(DATA SECTION)

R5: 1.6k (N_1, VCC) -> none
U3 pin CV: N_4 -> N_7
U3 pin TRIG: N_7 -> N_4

(End DATA SECTION)
(DATA SECTION)

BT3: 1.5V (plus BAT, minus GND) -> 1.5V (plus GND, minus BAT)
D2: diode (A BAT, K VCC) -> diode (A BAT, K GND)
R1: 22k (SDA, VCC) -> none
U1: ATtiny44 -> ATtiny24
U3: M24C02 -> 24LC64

(End DATA SECTION)

### TASK TO COMPLETE
Transcribe the records above from the line holding "R1: 22k (SDA, VCC) -> none" down to the line holding "U3: M24C02 -> 24LC64", inclusive, without adding anything.

### RESPONSE AREA
R1: 22k (SDA, VCC) -> none
U1: ATtiny44 -> ATtiny24
U3: M24C02 -> 24LC64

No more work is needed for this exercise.